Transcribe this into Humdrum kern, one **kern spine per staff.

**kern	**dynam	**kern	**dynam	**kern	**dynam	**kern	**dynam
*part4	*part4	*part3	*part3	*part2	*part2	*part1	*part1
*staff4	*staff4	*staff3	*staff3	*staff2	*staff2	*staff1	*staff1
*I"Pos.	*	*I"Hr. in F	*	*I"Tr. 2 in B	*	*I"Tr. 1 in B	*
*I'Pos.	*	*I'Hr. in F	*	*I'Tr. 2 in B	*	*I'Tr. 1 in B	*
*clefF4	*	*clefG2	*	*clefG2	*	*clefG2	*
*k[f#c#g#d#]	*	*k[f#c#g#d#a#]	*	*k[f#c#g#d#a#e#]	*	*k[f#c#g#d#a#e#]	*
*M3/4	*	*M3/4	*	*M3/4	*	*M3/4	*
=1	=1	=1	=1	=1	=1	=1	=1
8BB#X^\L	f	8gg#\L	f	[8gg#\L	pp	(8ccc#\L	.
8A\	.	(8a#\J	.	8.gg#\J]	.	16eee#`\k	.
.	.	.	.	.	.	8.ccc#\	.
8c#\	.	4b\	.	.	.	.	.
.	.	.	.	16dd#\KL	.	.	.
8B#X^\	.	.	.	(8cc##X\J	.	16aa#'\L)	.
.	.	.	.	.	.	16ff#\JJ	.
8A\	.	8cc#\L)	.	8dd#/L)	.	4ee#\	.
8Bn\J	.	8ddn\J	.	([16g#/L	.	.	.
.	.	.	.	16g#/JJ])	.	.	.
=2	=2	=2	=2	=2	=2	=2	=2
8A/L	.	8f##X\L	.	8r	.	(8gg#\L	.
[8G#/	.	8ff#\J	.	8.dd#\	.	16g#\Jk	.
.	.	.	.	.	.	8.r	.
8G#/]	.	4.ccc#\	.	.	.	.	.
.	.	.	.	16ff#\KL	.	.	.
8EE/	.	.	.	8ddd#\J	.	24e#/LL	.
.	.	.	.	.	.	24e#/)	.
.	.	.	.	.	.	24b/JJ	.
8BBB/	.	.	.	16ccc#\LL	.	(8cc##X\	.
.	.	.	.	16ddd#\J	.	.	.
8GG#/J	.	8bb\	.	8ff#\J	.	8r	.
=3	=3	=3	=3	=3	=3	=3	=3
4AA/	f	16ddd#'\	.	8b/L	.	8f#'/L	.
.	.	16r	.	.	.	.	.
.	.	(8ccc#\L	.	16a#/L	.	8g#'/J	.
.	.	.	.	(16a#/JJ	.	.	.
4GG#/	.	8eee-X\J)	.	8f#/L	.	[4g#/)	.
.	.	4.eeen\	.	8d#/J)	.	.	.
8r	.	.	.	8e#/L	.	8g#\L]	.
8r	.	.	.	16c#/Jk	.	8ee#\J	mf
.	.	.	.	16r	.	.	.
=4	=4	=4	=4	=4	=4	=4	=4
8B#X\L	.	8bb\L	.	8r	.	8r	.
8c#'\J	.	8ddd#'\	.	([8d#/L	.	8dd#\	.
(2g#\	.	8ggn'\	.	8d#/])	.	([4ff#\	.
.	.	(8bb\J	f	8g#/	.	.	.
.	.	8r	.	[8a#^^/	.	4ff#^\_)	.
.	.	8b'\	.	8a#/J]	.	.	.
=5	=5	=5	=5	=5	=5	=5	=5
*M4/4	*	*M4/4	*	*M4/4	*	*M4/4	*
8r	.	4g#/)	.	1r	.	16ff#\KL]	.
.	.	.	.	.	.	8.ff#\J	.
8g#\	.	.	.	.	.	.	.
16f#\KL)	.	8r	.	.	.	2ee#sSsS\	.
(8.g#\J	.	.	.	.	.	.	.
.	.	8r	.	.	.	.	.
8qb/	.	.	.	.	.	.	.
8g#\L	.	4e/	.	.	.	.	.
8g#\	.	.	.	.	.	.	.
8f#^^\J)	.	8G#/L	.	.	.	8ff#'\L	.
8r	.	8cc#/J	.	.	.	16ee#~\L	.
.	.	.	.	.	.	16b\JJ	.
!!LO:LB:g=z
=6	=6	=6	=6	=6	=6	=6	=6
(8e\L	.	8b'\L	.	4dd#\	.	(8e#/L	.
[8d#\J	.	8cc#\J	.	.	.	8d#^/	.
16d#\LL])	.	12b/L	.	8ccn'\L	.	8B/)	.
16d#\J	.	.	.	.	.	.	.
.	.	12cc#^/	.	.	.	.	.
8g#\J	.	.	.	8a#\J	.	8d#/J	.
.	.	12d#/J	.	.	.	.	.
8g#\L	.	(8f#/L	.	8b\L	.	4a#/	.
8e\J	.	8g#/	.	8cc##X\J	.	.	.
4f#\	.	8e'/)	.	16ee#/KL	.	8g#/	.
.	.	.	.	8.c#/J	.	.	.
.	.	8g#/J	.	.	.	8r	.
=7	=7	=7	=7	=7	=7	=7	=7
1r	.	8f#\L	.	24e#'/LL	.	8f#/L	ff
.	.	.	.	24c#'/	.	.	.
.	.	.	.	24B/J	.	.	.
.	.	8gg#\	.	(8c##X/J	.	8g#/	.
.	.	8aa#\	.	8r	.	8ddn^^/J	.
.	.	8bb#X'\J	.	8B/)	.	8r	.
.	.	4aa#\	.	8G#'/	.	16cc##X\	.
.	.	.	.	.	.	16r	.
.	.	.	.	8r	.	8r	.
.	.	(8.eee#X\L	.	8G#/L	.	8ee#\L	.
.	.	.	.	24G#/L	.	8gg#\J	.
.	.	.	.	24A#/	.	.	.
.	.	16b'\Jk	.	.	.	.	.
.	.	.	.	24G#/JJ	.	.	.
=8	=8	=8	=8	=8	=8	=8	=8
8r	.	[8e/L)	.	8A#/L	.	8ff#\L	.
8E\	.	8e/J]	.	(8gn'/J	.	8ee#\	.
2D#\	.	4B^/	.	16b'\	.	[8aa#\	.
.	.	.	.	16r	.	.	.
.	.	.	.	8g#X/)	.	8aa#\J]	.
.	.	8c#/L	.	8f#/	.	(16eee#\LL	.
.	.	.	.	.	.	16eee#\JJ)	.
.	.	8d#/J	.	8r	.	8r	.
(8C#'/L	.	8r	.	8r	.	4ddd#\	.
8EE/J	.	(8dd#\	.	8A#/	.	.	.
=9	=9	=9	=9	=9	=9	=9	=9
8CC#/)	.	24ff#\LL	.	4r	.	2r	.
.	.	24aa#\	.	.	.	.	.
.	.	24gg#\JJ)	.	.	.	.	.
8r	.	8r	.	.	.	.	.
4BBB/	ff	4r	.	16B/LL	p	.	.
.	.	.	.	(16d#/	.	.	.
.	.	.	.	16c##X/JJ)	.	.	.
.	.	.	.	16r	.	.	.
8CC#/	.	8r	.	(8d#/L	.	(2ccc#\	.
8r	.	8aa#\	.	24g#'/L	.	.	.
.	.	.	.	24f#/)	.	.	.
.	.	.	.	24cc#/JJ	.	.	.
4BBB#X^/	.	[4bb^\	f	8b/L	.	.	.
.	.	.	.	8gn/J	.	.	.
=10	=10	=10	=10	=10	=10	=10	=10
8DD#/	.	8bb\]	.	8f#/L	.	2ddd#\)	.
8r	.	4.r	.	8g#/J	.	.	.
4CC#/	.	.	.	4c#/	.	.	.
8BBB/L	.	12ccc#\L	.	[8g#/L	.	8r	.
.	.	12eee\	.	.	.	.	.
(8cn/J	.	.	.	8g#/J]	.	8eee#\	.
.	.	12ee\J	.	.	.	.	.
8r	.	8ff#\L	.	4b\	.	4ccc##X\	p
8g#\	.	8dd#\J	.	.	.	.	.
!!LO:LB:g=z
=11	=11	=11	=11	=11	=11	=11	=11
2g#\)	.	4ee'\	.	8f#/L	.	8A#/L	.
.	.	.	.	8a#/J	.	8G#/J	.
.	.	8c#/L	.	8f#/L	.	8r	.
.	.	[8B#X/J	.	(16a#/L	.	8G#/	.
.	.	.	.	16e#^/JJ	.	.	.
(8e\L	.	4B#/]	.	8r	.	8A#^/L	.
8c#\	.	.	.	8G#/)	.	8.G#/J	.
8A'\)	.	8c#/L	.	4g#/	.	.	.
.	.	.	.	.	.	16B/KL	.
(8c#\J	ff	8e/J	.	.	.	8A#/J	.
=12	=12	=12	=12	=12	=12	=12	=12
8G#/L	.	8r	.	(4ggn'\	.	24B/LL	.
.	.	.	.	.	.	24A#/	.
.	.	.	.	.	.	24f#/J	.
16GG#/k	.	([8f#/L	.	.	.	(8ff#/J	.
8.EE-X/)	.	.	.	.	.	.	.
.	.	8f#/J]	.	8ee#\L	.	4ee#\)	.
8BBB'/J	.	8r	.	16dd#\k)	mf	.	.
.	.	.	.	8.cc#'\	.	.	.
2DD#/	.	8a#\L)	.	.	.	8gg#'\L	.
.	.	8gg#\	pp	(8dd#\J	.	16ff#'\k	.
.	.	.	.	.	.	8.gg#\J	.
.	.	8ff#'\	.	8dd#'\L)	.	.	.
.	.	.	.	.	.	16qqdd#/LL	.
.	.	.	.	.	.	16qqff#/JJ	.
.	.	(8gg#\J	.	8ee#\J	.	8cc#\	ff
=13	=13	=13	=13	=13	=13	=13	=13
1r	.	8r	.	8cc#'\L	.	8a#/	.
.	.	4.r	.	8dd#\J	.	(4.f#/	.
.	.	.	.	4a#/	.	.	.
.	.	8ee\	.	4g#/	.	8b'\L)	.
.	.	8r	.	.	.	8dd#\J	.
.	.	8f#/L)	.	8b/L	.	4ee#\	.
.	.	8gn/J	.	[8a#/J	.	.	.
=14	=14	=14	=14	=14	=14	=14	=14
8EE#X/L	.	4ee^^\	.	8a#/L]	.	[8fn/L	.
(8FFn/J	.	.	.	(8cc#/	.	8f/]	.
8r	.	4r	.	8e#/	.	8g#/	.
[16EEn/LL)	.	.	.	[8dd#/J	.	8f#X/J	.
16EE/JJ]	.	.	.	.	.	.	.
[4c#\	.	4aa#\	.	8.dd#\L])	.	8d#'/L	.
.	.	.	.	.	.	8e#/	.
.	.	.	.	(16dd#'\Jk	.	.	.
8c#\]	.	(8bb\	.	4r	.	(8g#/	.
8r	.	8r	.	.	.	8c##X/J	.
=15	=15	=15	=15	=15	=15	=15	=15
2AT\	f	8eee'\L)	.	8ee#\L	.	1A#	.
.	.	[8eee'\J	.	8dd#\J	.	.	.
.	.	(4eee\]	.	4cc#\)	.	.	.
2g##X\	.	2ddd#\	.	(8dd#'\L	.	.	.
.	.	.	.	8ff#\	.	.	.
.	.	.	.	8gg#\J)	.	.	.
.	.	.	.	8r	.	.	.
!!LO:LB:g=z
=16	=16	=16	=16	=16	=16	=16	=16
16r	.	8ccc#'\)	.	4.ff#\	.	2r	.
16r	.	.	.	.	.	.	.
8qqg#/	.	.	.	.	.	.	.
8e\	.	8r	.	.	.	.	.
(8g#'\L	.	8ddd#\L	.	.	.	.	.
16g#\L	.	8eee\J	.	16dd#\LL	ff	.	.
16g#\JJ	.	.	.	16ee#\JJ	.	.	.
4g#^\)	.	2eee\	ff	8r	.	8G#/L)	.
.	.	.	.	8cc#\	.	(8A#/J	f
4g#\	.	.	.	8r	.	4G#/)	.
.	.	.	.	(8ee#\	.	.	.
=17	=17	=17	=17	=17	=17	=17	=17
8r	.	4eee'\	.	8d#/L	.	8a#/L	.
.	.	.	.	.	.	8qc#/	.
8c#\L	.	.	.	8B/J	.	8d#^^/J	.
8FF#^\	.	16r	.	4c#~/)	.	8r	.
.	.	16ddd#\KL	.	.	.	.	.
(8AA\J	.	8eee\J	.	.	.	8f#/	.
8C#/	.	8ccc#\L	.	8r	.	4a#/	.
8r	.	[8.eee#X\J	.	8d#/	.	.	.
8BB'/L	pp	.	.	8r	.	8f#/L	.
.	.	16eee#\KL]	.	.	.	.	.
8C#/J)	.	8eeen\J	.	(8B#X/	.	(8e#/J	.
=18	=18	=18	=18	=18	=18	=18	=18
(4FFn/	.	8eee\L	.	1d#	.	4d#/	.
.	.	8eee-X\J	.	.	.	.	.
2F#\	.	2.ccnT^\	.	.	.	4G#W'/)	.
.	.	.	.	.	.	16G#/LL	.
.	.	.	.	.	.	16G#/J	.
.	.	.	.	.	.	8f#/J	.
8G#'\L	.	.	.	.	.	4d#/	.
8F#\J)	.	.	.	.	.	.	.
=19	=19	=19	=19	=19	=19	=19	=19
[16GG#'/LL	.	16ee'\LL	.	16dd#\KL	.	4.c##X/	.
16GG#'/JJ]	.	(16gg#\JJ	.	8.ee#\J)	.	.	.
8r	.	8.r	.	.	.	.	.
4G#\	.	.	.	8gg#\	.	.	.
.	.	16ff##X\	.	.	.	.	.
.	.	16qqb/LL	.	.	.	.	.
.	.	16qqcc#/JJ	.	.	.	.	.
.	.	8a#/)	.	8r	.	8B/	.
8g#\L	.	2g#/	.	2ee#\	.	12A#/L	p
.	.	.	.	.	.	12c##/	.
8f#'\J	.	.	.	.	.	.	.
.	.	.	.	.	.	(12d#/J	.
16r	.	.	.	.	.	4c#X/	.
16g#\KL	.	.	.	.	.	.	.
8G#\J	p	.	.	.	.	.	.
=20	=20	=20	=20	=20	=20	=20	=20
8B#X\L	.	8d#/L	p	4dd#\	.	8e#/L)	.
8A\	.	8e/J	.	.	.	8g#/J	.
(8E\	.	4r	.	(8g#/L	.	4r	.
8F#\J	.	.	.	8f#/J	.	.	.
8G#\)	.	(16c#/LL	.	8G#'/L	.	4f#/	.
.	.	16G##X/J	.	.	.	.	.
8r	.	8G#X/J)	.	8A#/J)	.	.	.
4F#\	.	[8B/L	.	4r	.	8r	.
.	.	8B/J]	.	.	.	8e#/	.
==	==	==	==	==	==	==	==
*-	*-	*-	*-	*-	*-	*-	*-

◆ ◆ ◆ ◆

* What this task involves: Filter the data above, keeping every line that contains the string "kern", and copy each such line in full. Treat uppercase and lowercase letters as distinct when matching.

* Result of this exercise:
Transcribe this into Humdrum kern, one **kern spine per staff.
**kern	**dynam	**kern	**dynam	**kern	**dynam	**kern	**dynam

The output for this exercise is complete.